*** Begin section ***
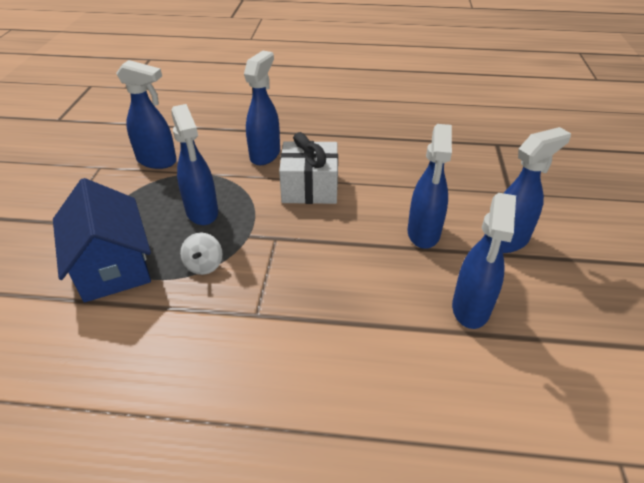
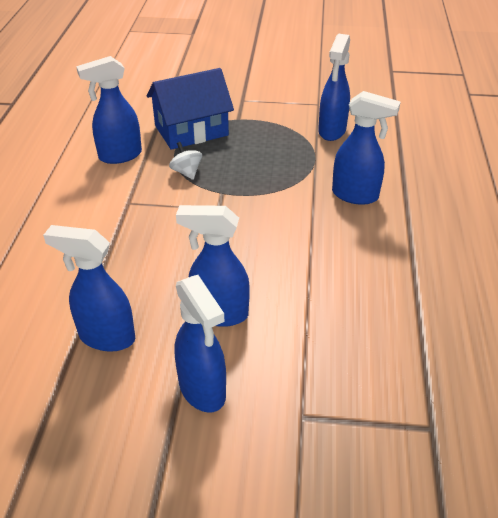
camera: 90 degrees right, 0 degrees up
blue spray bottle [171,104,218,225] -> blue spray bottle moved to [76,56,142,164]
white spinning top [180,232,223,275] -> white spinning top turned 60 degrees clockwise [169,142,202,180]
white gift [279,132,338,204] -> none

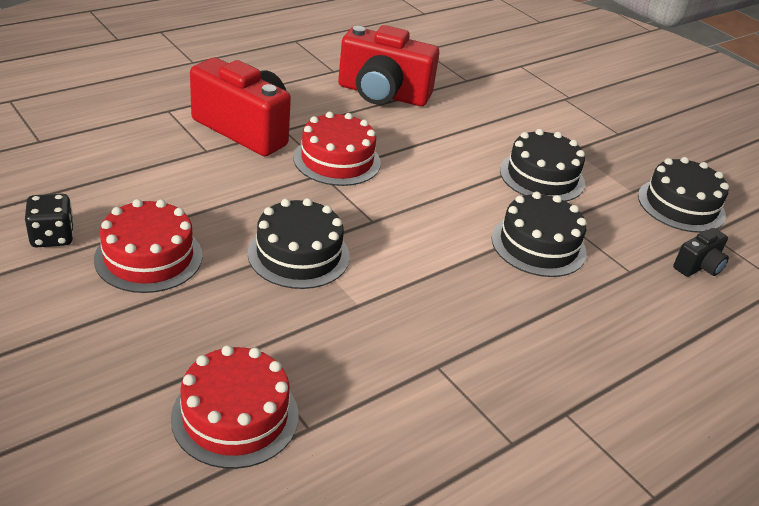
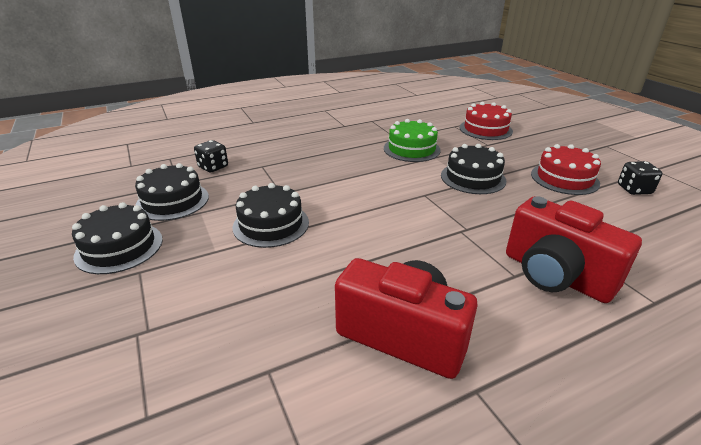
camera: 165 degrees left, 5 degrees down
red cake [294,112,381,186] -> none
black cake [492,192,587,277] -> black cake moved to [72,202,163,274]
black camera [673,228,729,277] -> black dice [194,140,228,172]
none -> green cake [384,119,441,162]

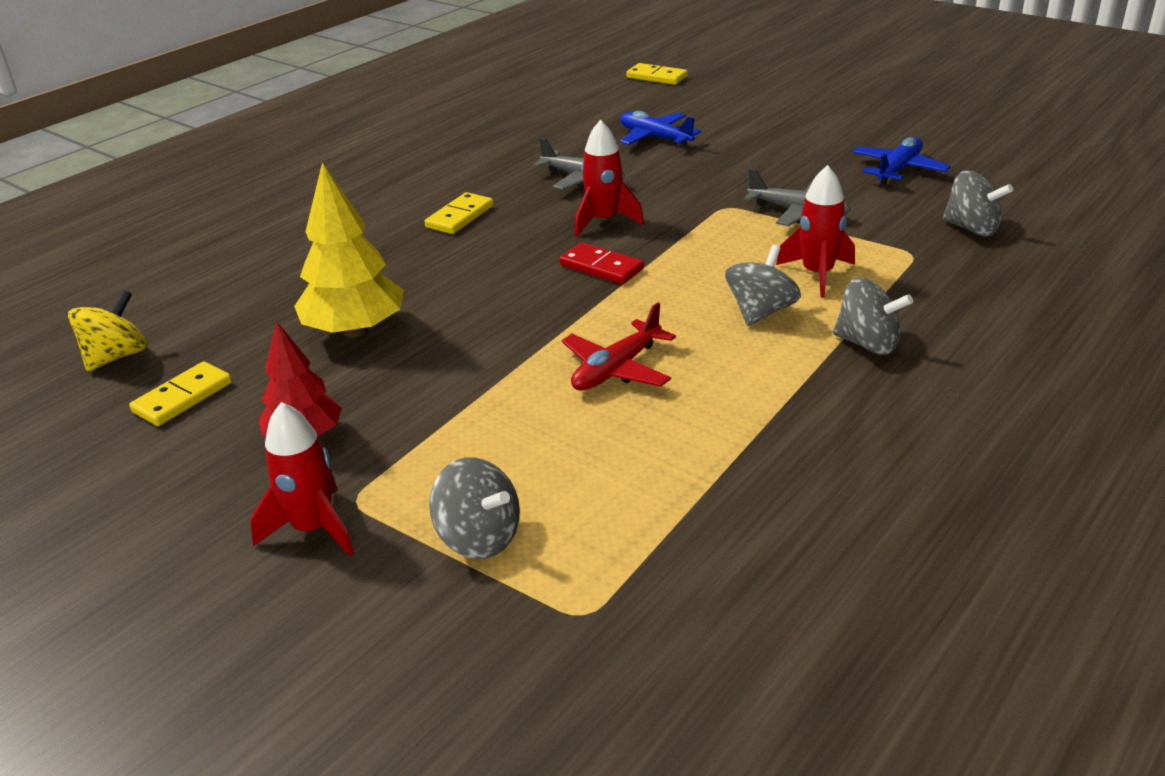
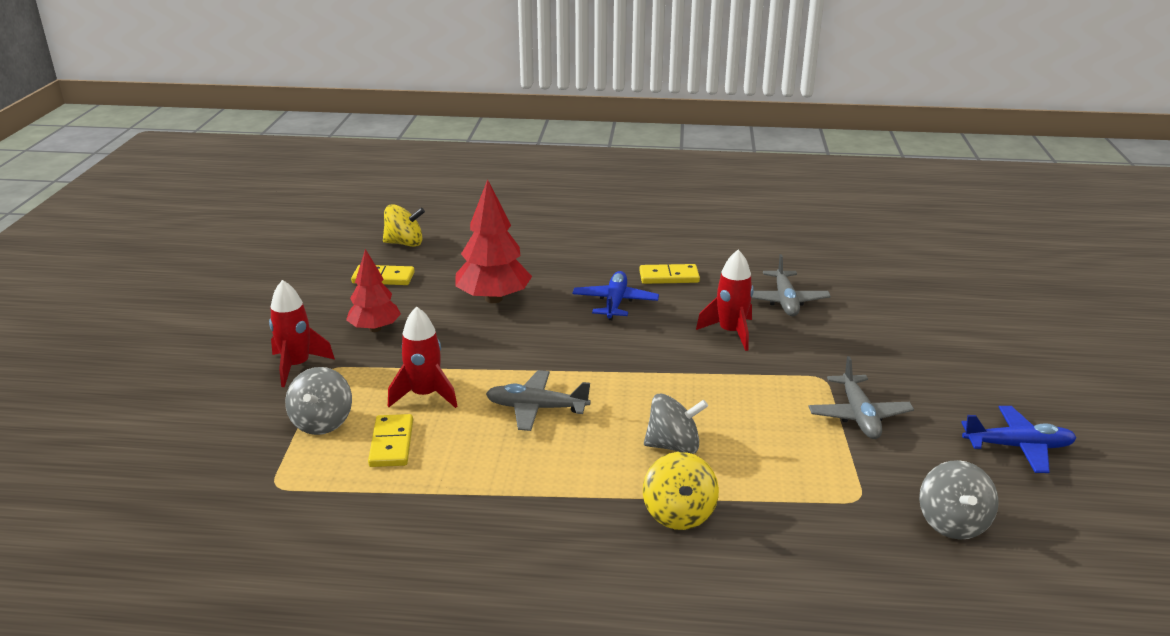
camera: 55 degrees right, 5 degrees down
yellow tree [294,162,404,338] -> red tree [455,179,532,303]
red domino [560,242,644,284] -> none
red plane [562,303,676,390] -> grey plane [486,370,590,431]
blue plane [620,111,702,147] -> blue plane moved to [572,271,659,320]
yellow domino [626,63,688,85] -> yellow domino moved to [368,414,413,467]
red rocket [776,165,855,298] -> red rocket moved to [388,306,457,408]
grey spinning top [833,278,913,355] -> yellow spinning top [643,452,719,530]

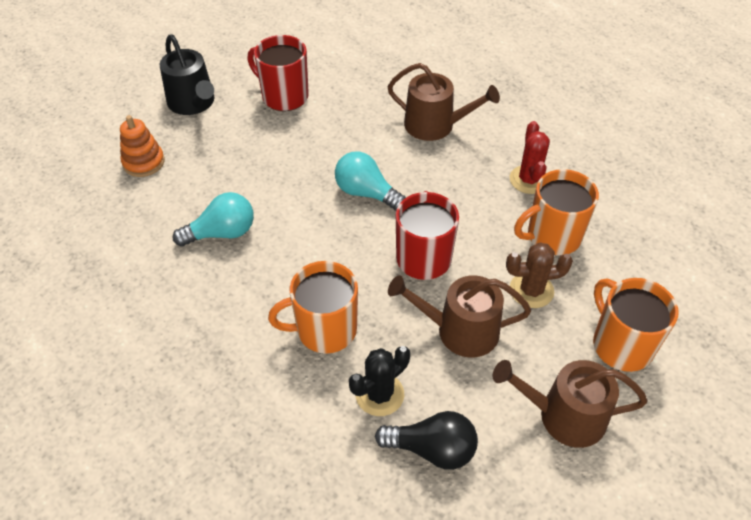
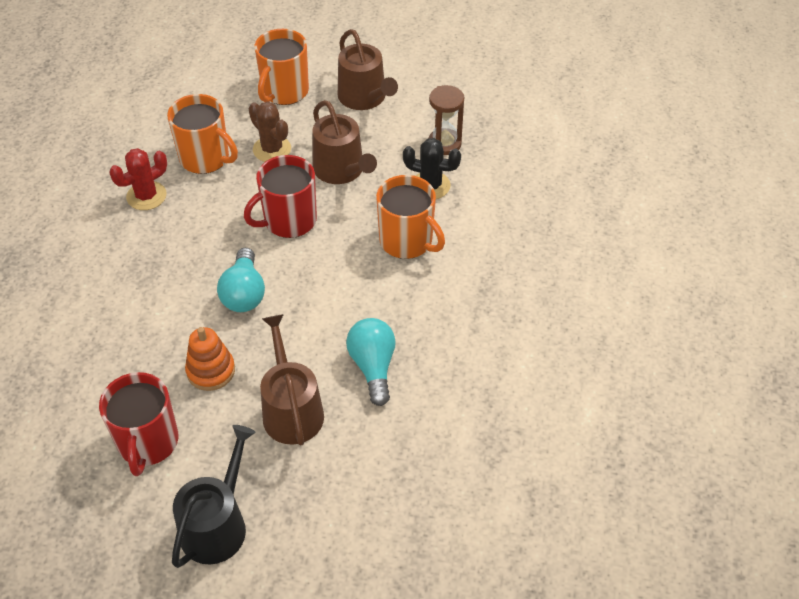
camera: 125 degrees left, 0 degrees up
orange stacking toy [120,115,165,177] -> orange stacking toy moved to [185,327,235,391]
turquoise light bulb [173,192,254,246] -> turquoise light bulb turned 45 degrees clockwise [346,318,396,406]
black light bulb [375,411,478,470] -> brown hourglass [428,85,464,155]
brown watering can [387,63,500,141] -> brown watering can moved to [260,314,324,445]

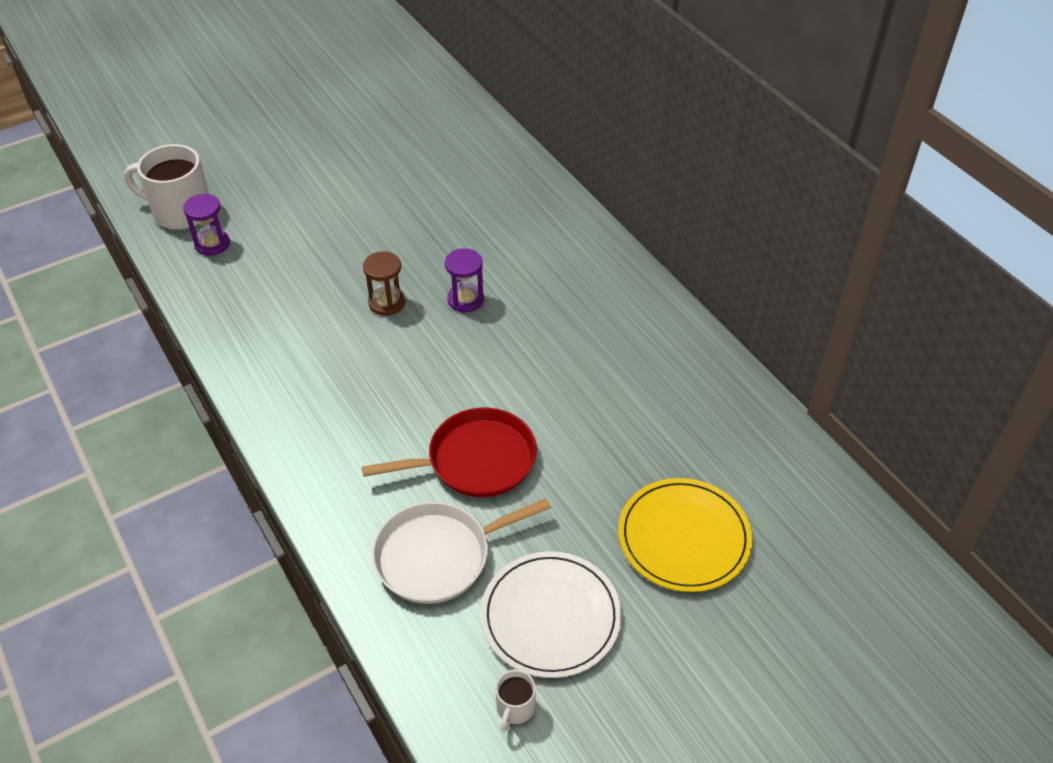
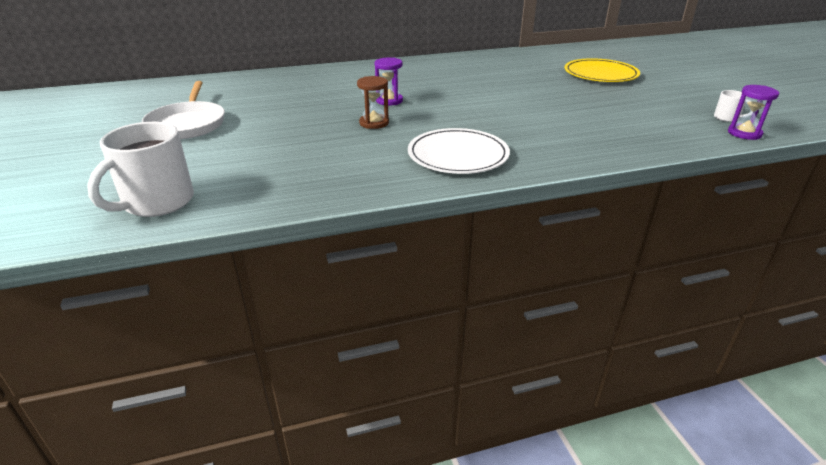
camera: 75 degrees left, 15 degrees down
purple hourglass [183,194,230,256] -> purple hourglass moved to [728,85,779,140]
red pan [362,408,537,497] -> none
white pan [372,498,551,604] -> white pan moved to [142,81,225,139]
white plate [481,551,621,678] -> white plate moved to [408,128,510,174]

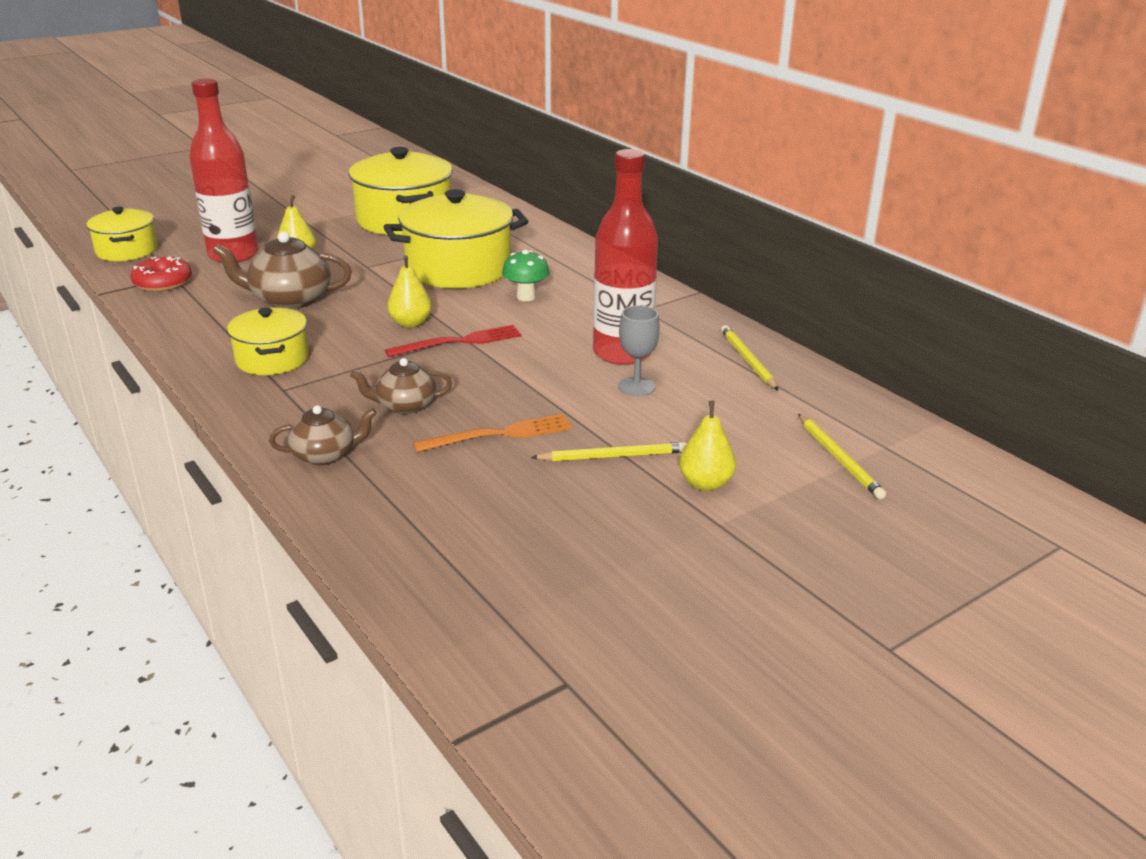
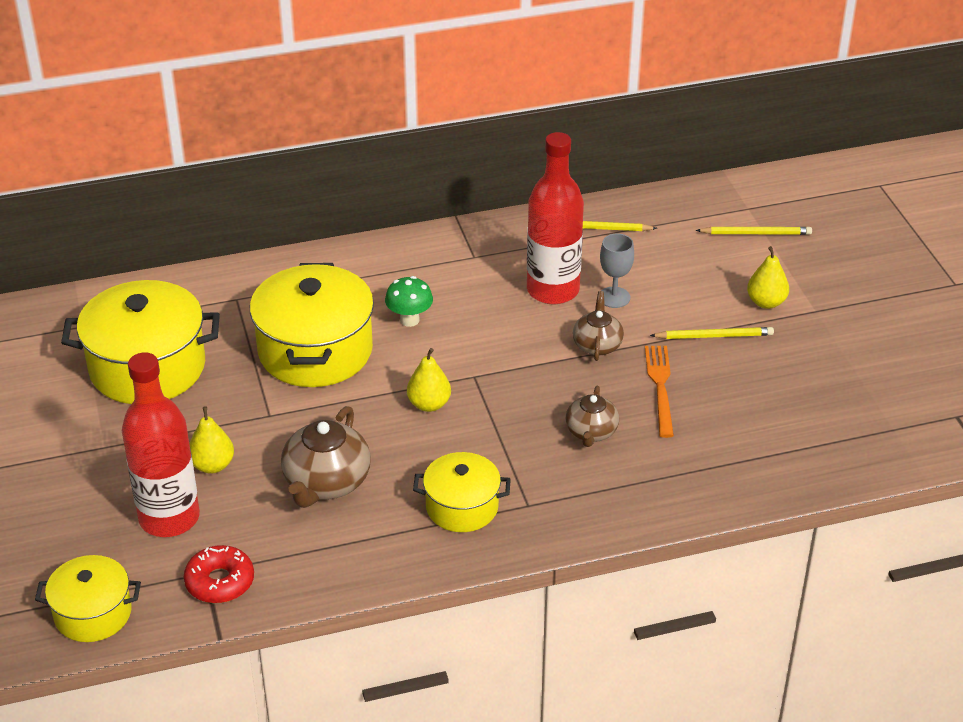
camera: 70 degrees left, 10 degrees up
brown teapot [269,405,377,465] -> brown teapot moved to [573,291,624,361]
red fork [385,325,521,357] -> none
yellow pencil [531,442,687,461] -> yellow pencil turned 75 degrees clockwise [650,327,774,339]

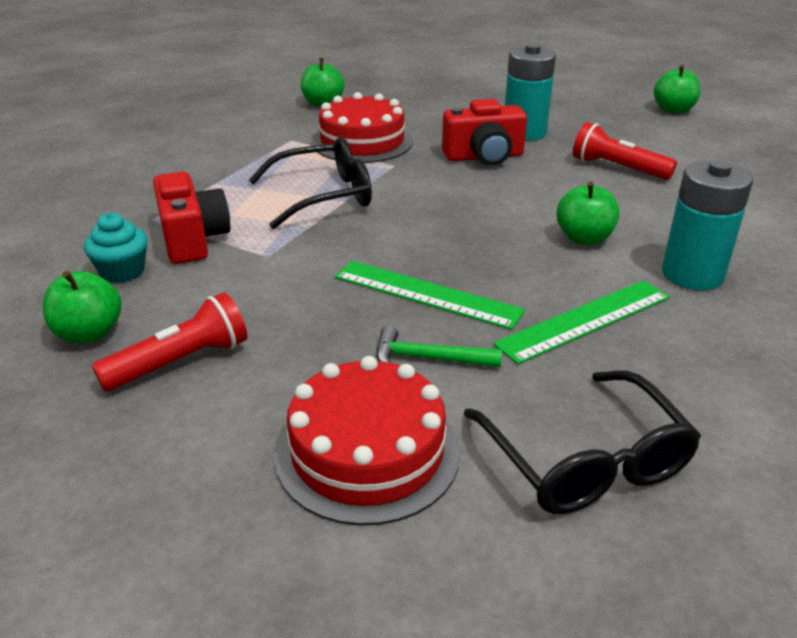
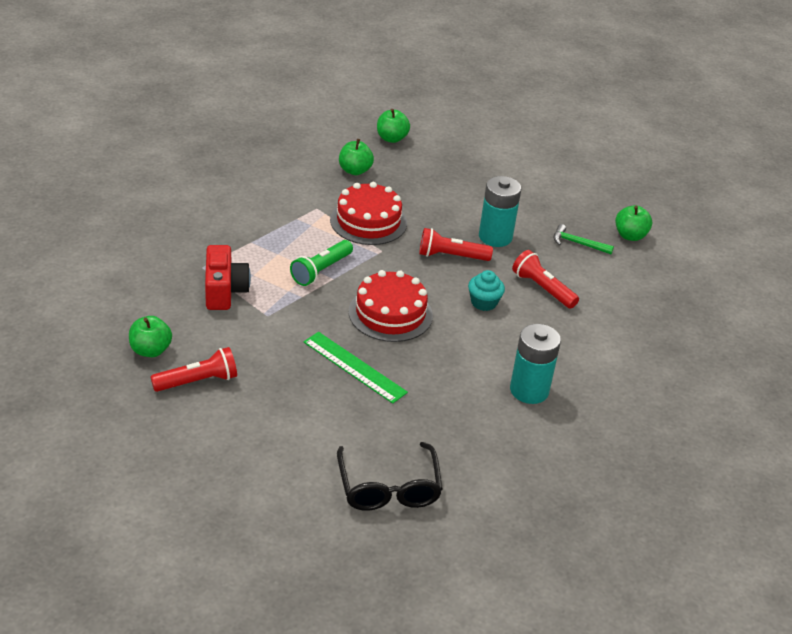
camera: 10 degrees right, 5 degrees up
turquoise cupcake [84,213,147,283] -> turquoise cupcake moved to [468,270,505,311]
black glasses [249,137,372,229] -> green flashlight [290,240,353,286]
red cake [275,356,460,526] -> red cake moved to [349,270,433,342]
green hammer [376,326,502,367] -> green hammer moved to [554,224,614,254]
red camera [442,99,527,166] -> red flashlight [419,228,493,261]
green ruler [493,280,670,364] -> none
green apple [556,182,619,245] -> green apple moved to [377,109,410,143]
*** End section ***
• [EXERCISE DESCRIPTION] Nothing but the lines above from the one that has "yellow tree [294,162,404,338]" down to the one that has "orange stacking toy [120,115,165,177]" belongs in the answer, copied exactly, without pictures.

• [SOLUTION]
yellow tree [294,162,404,338] -> red tree [455,179,532,303]
red domino [560,242,644,284] -> none
red plane [562,303,676,390] -> grey plane [486,370,590,431]
blue plane [620,111,702,147] -> blue plane moved to [572,271,659,320]
yellow domino [626,63,688,85] -> yellow domino moved to [368,414,413,467]
red rocket [776,165,855,298] -> red rocket moved to [388,306,457,408]
grey spinning top [833,278,913,355] -> yellow spinning top [643,452,719,530]

camera: 125 degrees left, 0 degrees up
orange stacking toy [120,115,165,177] -> orange stacking toy moved to [185,327,235,391]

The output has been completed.